**Exercise description**
The records should be restated exactly from their first line through the line with "- gone: świeca/fioletowy (122,543,167,625)" in it.

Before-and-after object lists

....................

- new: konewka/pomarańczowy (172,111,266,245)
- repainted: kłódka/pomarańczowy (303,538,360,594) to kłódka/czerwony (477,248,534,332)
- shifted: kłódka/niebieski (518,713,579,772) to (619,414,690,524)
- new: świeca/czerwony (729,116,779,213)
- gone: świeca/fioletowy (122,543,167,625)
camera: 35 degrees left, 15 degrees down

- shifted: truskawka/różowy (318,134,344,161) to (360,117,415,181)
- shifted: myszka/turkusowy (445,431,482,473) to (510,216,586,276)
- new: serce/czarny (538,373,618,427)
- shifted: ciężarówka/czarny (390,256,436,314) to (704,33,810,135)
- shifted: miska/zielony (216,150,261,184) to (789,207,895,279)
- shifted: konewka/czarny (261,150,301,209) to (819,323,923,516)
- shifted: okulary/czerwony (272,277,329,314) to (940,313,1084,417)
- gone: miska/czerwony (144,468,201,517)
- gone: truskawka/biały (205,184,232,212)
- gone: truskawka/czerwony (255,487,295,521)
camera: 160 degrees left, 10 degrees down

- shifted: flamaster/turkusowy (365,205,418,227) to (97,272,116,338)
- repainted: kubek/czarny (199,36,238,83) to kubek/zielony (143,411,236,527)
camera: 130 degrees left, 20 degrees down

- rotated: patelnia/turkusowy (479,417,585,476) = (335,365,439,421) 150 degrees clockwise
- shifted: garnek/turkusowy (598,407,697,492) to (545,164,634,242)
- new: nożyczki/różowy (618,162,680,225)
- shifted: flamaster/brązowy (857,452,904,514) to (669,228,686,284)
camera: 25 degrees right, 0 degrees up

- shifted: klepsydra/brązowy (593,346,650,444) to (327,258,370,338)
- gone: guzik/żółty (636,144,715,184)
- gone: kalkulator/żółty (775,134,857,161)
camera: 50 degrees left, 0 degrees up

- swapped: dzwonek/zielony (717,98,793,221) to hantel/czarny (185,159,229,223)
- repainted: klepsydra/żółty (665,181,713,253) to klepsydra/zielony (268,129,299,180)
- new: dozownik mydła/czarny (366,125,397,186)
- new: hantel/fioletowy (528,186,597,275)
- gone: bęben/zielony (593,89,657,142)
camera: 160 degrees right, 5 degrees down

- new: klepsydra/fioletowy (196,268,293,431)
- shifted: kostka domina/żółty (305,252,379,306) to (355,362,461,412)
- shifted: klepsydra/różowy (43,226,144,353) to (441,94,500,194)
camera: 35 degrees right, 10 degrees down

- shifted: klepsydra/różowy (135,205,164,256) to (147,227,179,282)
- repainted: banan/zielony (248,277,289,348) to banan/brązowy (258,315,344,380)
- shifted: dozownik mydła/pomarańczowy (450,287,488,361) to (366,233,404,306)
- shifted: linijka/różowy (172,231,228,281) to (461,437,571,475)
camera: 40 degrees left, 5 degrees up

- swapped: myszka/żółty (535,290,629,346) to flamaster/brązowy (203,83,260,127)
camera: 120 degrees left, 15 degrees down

....................

**Finished exercise**
- new: konewka/pomarańczowy (172,111,266,245)
- repainted: kłódka/pomarańczowy (303,538,360,594) to kłódka/czerwony (477,248,534,332)
- shifted: kłódka/niebieski (518,713,579,772) to (619,414,690,524)
- new: świeca/czerwony (729,116,779,213)
- gone: świeca/fioletowy (122,543,167,625)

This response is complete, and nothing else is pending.